[Image change detection data]
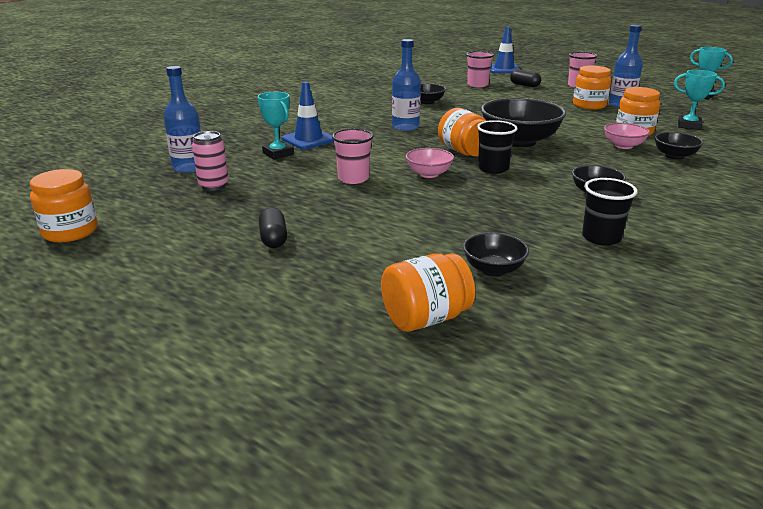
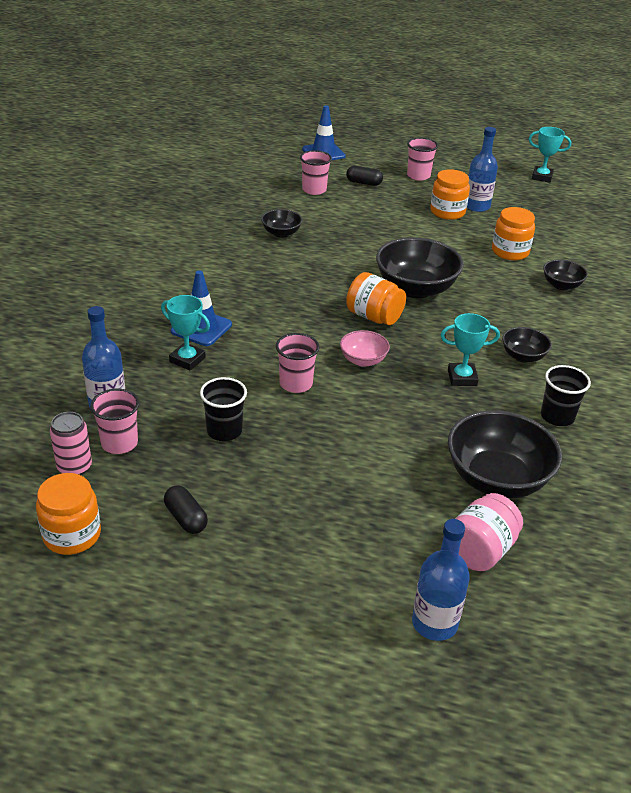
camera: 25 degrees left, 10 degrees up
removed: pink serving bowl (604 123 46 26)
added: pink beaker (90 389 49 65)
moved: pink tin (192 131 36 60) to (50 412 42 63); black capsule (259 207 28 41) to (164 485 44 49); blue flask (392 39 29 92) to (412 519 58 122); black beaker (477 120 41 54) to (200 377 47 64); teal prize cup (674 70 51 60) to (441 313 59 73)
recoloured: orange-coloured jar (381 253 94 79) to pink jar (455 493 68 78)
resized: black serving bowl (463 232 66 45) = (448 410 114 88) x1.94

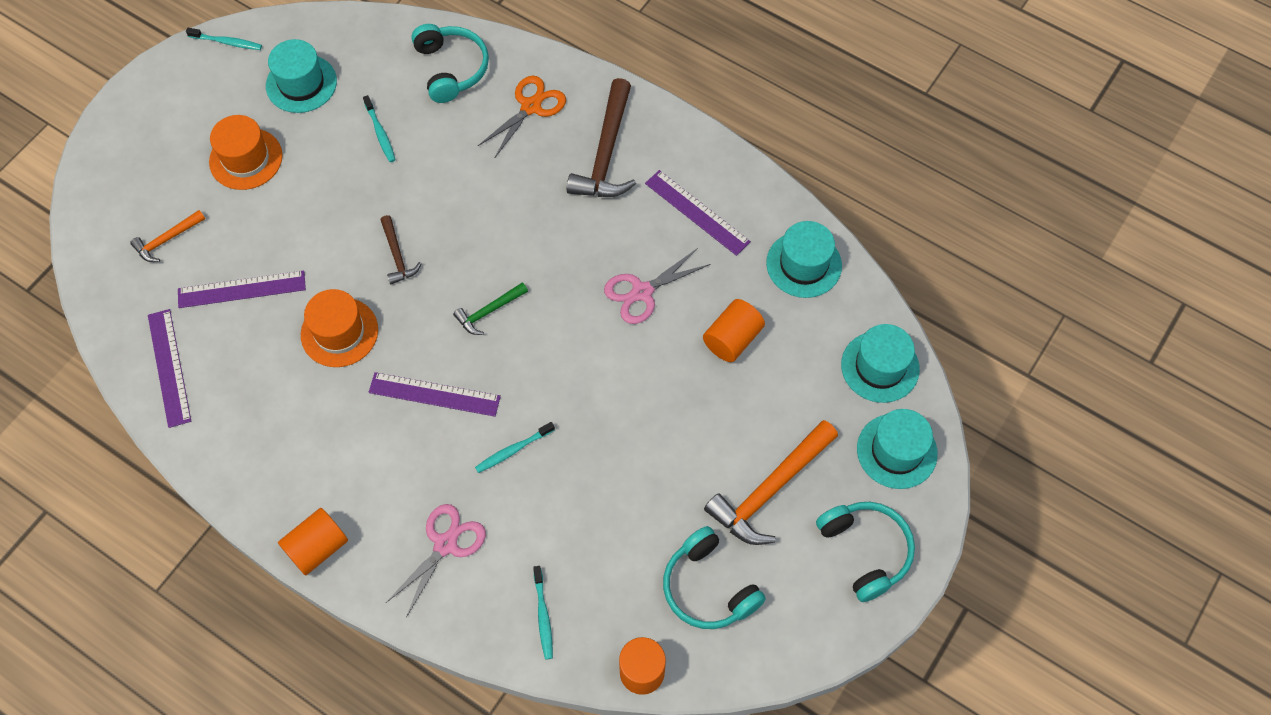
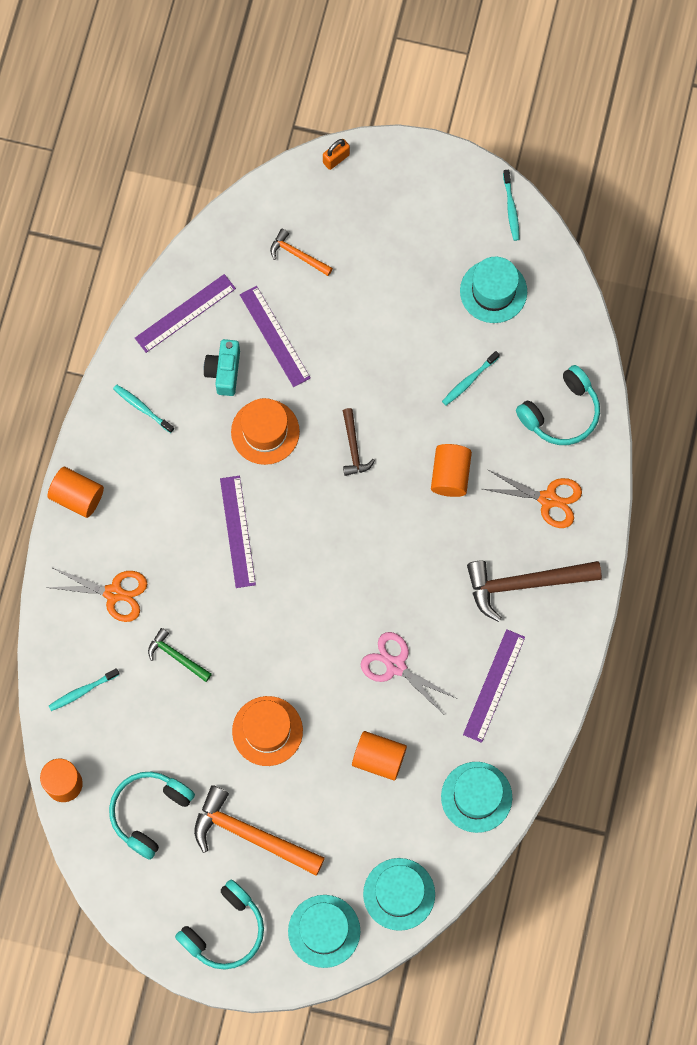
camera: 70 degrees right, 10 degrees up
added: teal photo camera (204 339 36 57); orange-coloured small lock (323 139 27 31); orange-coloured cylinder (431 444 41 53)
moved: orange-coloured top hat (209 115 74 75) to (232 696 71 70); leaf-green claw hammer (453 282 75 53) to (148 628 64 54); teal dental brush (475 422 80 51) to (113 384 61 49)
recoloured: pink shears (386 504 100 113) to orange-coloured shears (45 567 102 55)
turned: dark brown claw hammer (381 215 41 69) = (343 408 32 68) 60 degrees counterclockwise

**TASK STATEMENT:** Retype the records above line for line and exactly, omitting their pictures.

**YOUR SOLUTION:**
camera: 25 degrees left, 10 degrees up
removed: pink serving bowl (604 123 46 26)
added: pink beaker (90 389 49 65)
moved: pink tin (192 131 36 60) to (50 412 42 63); black capsule (259 207 28 41) to (164 485 44 49); blue flask (392 39 29 92) to (412 519 58 122); black beaker (477 120 41 54) to (200 377 47 64); teal prize cup (674 70 51 60) to (441 313 59 73)
recoloured: orange-coloured jar (381 253 94 79) to pink jar (455 493 68 78)
resized: black serving bowl (463 232 66 45) = (448 410 114 88) x1.94

camera: 70 degrees right, 10 degrees up
added: teal photo camera (204 339 36 57); orange-coloured small lock (323 139 27 31); orange-coloured cylinder (431 444 41 53)
moved: orange-coloured top hat (209 115 74 75) to (232 696 71 70); leaf-green claw hammer (453 282 75 53) to (148 628 64 54); teal dental brush (475 422 80 51) to (113 384 61 49)
recoloured: pink shears (386 504 100 113) to orange-coloured shears (45 567 102 55)
turned: dark brown claw hammer (381 215 41 69) = (343 408 32 68) 60 degrees counterclockwise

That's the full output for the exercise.